Source data Start Marker
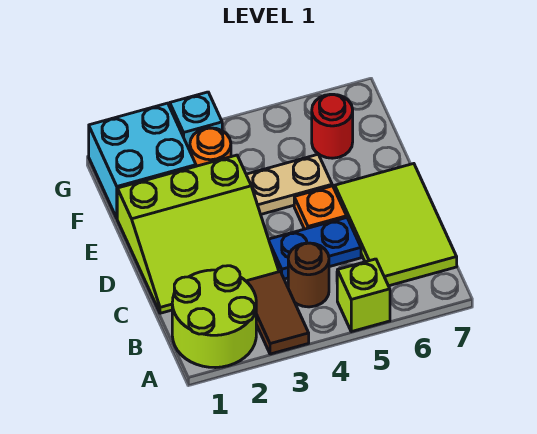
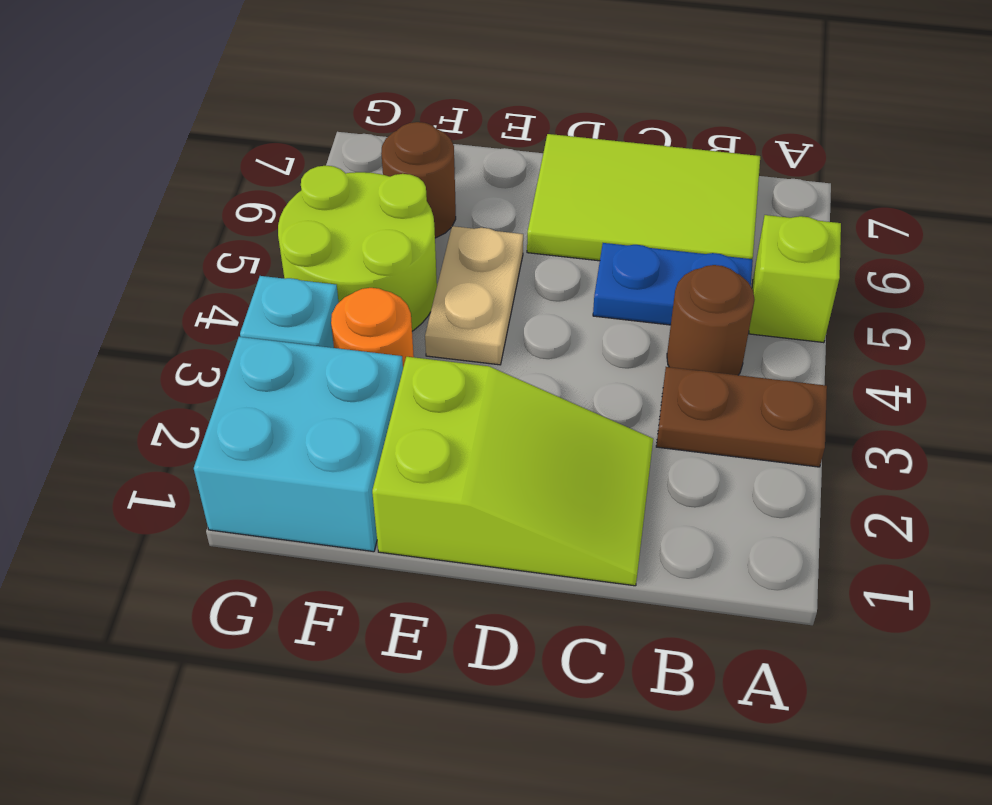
lime round brick A1:B2 level 1 -> lime round brick F4:G5 level 1
brown tile A3:B3 level 1 -> brown plate A3:B3 level 1
lime slope C1:E3 level 1 top E -> lime slope C1:E2 level 1 top E
blue plate C4:C5 level 1 -> blue plate B5:C5 level 1
orange plate D5 level 1 -> none
red round brick F6 level 1 -> brown round brick F6 level 1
Source data End Marker
Problem → Leave the images out and transcribe the rest of the material exactly.

Solution to this problem →
lime round brick A1:B2 level 1 -> lime round brick F4:G5 level 1
brown tile A3:B3 level 1 -> brown plate A3:B3 level 1
lime slope C1:E3 level 1 top E -> lime slope C1:E2 level 1 top E
blue plate C4:C5 level 1 -> blue plate B5:C5 level 1
orange plate D5 level 1 -> none
red round brick F6 level 1 -> brown round brick F6 level 1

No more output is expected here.